LISTED RECORDS Block Start
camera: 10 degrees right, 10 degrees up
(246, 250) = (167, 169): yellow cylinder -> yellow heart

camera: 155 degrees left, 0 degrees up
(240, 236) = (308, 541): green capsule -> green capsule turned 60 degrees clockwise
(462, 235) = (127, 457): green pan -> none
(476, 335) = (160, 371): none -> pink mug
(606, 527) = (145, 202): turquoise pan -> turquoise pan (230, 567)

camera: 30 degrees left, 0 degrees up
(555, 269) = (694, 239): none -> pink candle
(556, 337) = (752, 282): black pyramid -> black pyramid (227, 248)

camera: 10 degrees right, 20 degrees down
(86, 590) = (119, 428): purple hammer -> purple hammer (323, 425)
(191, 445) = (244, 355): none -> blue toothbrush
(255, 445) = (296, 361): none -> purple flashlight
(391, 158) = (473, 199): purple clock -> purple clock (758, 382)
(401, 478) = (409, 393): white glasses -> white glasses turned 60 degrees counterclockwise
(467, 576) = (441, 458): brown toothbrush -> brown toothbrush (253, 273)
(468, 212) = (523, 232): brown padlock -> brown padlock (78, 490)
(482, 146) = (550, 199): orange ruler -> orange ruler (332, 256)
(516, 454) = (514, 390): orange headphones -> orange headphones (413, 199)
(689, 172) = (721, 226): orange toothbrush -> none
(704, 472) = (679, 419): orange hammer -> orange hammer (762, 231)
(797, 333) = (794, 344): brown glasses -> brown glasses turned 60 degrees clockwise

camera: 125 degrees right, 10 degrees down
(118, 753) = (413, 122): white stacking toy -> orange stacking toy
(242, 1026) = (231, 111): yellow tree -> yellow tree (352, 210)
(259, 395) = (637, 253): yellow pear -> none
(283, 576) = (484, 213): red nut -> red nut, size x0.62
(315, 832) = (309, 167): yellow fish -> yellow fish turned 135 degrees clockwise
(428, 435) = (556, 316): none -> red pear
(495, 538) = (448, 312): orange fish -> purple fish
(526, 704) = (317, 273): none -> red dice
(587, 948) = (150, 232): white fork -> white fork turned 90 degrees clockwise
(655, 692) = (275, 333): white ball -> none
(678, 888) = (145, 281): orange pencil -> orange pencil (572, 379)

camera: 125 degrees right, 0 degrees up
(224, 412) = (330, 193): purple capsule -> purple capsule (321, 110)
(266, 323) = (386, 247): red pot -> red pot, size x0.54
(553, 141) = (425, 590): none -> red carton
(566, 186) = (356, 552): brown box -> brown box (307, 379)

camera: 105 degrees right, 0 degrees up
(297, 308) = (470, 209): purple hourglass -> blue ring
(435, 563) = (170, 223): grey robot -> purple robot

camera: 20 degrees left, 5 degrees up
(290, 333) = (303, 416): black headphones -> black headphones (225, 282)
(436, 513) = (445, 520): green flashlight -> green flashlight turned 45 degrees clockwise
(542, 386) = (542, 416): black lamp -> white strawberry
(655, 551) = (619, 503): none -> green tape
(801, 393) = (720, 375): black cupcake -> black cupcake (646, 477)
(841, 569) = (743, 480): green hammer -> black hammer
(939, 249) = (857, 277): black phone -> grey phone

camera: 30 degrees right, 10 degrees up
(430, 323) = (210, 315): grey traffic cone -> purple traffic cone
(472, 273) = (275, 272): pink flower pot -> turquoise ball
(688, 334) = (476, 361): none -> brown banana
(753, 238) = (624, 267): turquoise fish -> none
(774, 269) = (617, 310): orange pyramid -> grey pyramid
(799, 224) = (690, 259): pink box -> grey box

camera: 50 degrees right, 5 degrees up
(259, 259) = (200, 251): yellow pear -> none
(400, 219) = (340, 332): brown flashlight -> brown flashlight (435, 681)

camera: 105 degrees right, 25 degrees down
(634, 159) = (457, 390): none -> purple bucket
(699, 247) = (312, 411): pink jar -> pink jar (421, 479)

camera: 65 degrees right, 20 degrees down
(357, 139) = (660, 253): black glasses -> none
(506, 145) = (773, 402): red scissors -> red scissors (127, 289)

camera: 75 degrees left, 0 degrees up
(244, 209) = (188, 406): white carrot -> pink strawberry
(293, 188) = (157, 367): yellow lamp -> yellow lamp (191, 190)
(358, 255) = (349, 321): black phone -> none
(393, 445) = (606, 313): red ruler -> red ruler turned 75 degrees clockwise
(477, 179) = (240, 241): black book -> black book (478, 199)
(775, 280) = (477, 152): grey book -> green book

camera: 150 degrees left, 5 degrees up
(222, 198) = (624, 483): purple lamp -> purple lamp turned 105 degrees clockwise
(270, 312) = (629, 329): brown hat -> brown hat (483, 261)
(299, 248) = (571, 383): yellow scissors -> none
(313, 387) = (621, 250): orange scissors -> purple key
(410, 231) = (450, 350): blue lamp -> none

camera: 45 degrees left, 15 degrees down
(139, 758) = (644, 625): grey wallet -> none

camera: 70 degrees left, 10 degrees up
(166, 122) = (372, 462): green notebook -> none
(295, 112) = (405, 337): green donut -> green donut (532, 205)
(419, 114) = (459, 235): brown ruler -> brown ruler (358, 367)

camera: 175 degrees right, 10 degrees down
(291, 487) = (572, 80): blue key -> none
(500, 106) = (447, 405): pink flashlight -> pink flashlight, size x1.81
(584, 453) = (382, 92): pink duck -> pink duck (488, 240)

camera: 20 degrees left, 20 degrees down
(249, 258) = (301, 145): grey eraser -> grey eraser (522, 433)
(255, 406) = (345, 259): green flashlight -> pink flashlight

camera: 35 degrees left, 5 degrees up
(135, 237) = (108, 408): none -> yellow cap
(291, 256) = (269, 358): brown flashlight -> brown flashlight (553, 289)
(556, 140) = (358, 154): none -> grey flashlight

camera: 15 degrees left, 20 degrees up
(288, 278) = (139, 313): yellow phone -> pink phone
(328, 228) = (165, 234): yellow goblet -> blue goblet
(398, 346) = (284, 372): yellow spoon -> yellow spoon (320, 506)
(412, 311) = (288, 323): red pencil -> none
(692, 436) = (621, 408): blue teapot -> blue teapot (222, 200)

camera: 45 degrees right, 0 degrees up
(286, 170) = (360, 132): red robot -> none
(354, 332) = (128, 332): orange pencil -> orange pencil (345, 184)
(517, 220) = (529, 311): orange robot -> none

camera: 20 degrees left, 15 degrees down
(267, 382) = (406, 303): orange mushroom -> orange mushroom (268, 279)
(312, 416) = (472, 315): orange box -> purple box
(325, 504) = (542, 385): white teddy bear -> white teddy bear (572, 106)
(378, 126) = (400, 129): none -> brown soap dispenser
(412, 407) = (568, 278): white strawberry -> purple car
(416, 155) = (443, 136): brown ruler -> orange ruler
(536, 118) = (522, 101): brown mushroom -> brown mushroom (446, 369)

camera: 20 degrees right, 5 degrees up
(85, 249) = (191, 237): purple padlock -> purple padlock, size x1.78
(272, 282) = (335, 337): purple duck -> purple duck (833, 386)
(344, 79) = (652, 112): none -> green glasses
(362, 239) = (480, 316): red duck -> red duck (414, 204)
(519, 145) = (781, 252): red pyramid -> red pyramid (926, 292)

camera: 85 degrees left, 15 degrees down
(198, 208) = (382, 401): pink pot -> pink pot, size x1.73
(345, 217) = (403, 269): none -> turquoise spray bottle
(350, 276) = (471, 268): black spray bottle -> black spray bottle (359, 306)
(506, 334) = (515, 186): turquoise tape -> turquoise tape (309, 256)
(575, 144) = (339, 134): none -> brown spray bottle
LISTED RECORDS Block End
## TRY IT
Start at the first line of the entries and stop at the line with "(555, 269) = (694, 239): none -> pink candle". Retype each of those lines exactly, both ends included.

## REPLY
camera: 10 degrees right, 10 degrees up
(246, 250) = (167, 169): yellow cylinder -> yellow heart

camera: 155 degrees left, 0 degrees up
(240, 236) = (308, 541): green capsule -> green capsule turned 60 degrees clockwise
(462, 235) = (127, 457): green pan -> none
(476, 335) = (160, 371): none -> pink mug
(606, 527) = (145, 202): turquoise pan -> turquoise pan (230, 567)

camera: 30 degrees left, 0 degrees up
(555, 269) = (694, 239): none -> pink candle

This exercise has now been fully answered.